:: WHAT THE EXERCISE ASKS ::
After locating the line that contains "first_place: middle right", transcribe exactly that line and each one after it until the data ends, skipping pictures.

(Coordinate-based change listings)
━━━━━━━━

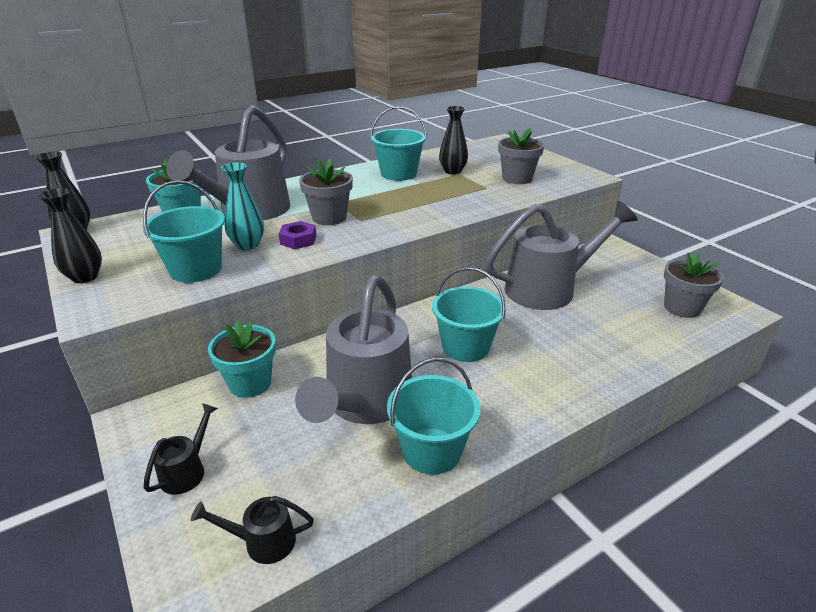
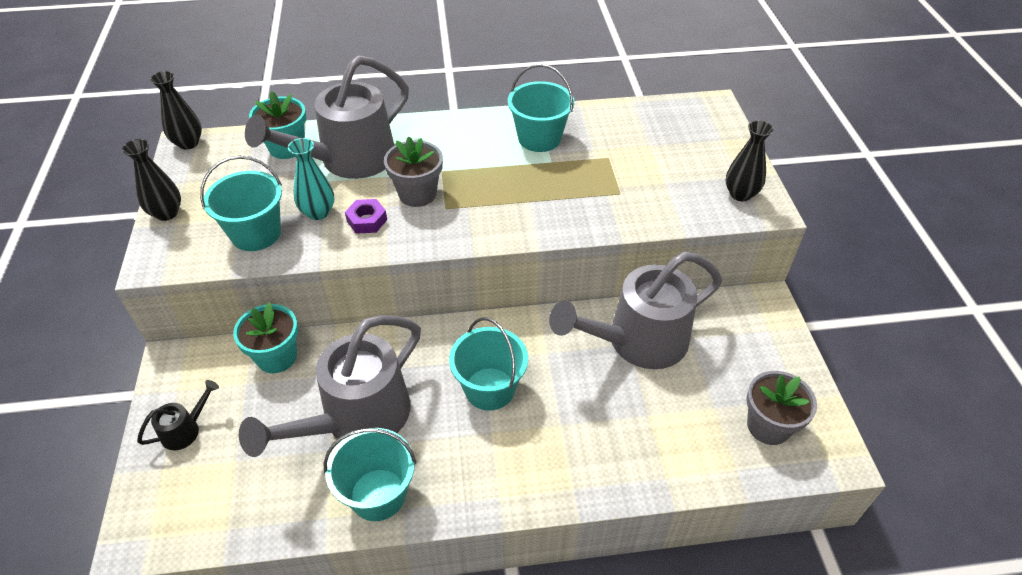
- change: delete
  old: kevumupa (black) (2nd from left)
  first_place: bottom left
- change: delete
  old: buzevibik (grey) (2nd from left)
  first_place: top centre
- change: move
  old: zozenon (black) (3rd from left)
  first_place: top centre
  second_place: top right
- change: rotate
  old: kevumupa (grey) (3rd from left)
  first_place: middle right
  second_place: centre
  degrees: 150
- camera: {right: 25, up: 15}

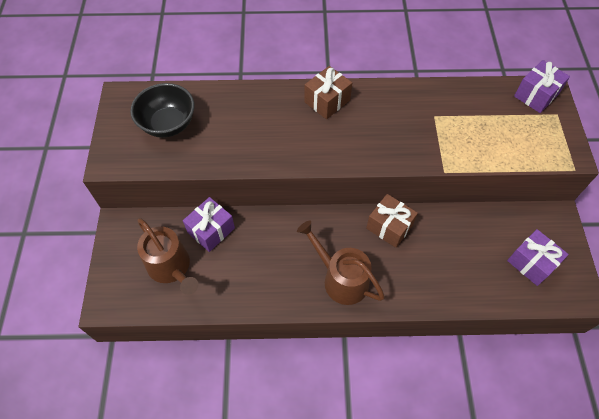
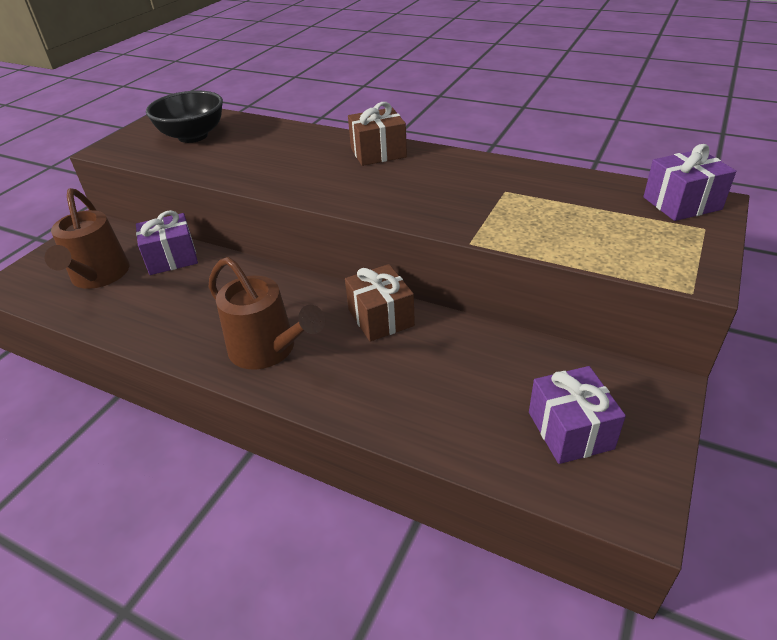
- change: rotate
  old: kevumupa (brown) (2nd from left)
  first_place: centre
  second_place: centre
  degrees: 150
- camera: {right: 30, up: -20}

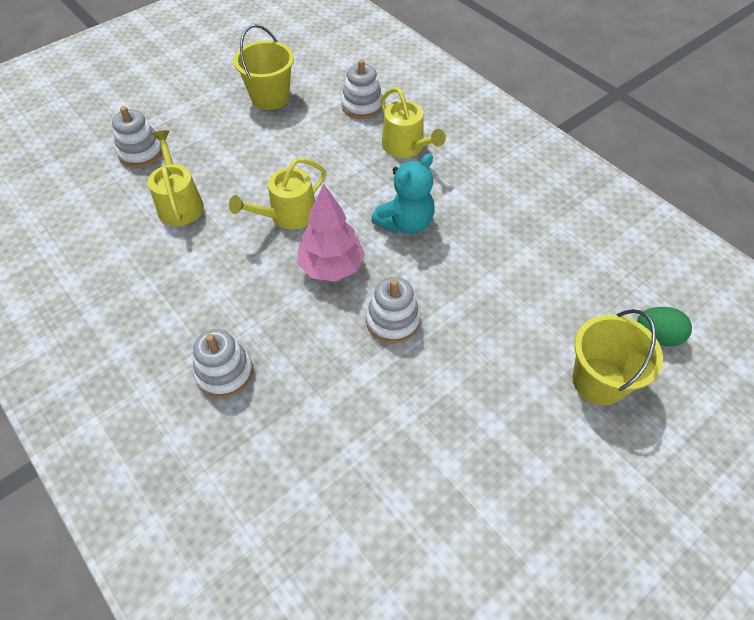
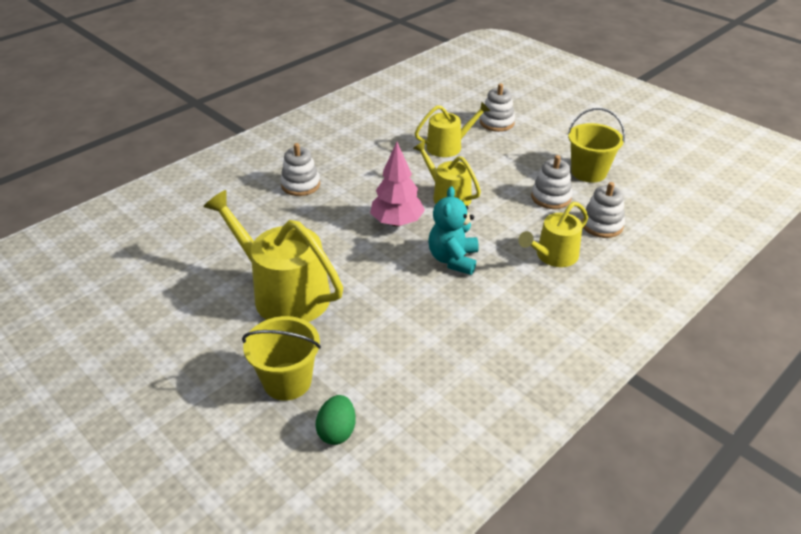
- change: insert
  new: kevumupa (yellow) (1st from left)
  second_place: centre
- change: move
  old: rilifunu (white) (4th from left in the first image)
  new: rilifunu (white) (3rd from left)
  first_place: centre
  second_place: middle right
- change: rotate
  old: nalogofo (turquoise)
  first_place: top centre
  second_place: centre
  degrees: 60
- camera: {right: 85, up: -15}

━━━━━━━━

:: ANSWER AREA ::
  first_place: middle right
  second_place: centre
  degrees: 150
- camera: {right: 25, up: 15}

- change: rotate
  old: kevumupa (brown) (2nd from left)
  first_place: centre
  second_place: centre
  degrees: 150
- camera: {right: 30, up: -20}

- change: insert
  new: kevumupa (yellow) (1st from left)
  second_place: centre
- change: move
  old: rilifunu (white) (4th from left in the first image)
  new: rilifunu (white) (3rd from left)
  first_place: centre
  second_place: middle right
- change: rotate
  old: nalogofo (turquoise)
  first_place: top centre
  second_place: centre
  degrees: 60
- camera: {right: 85, up: -15}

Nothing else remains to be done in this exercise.